→ **What is needed**: Your answer should be the records, copied exactly, with the pictures removed.

Stepwise shape edit descriptions
::::
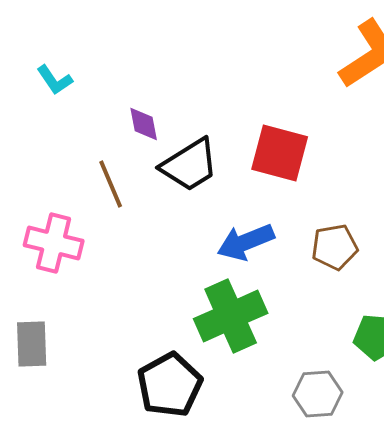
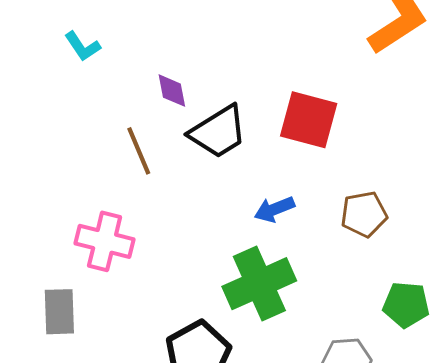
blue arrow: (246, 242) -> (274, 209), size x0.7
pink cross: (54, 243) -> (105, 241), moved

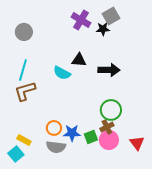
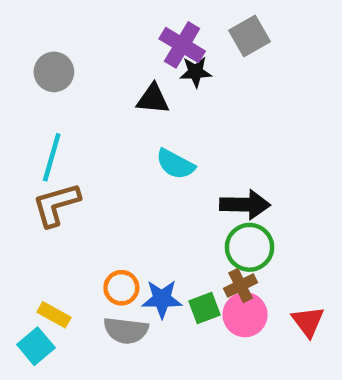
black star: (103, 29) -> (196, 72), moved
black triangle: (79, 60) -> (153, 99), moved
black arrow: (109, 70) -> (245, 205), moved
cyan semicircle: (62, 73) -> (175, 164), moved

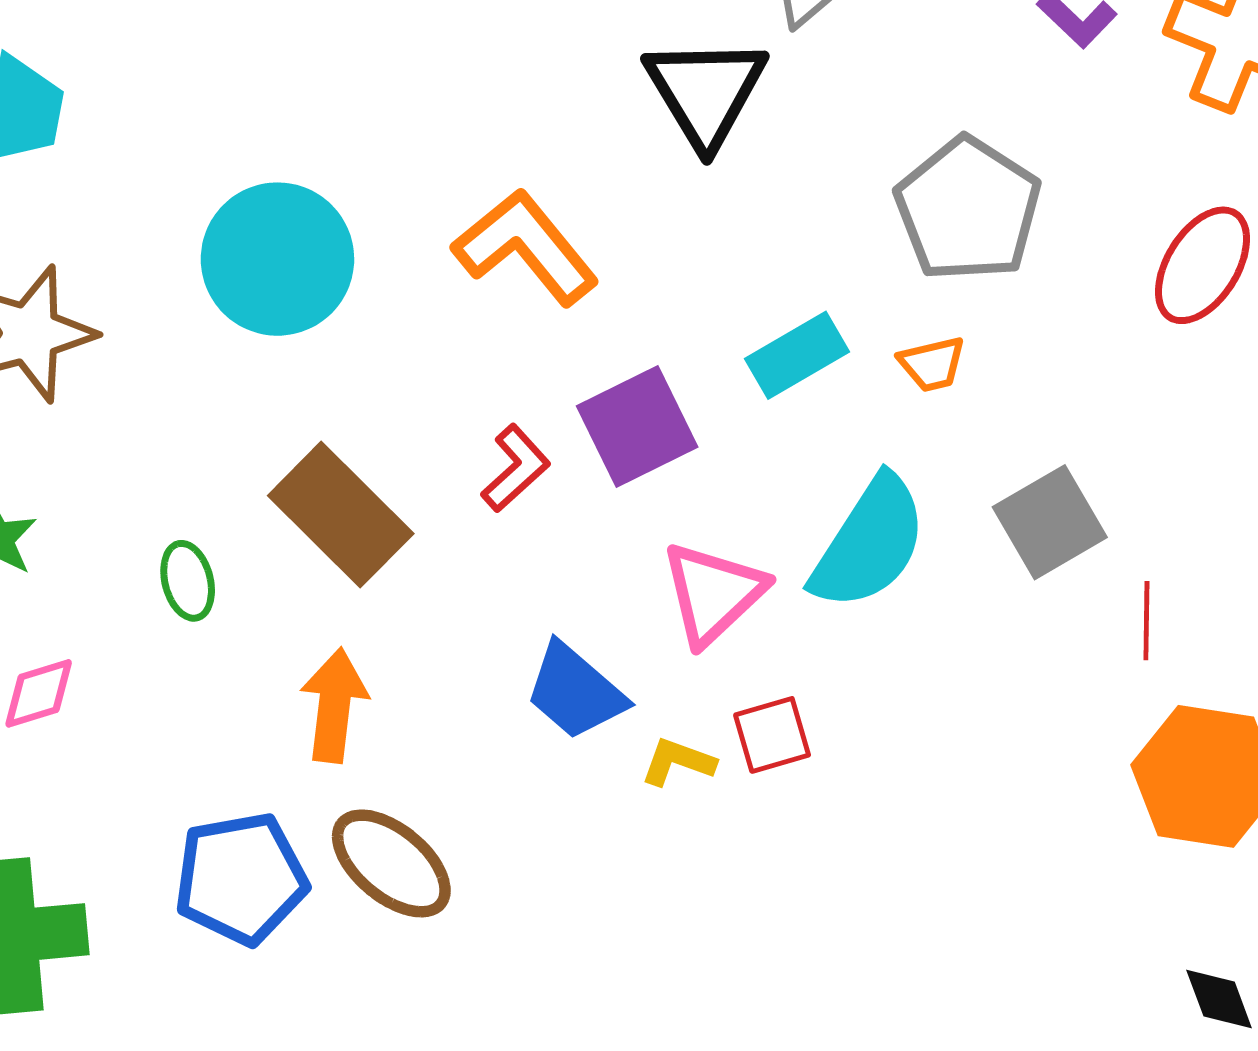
::::
→ **Answer section**:
blue arrow: (246, 242) -> (274, 209), size x0.7
pink cross: (54, 243) -> (105, 241), moved

black star: (103, 29) -> (196, 72), moved
black triangle: (79, 60) -> (153, 99), moved
black arrow: (109, 70) -> (245, 205), moved
cyan semicircle: (62, 73) -> (175, 164), moved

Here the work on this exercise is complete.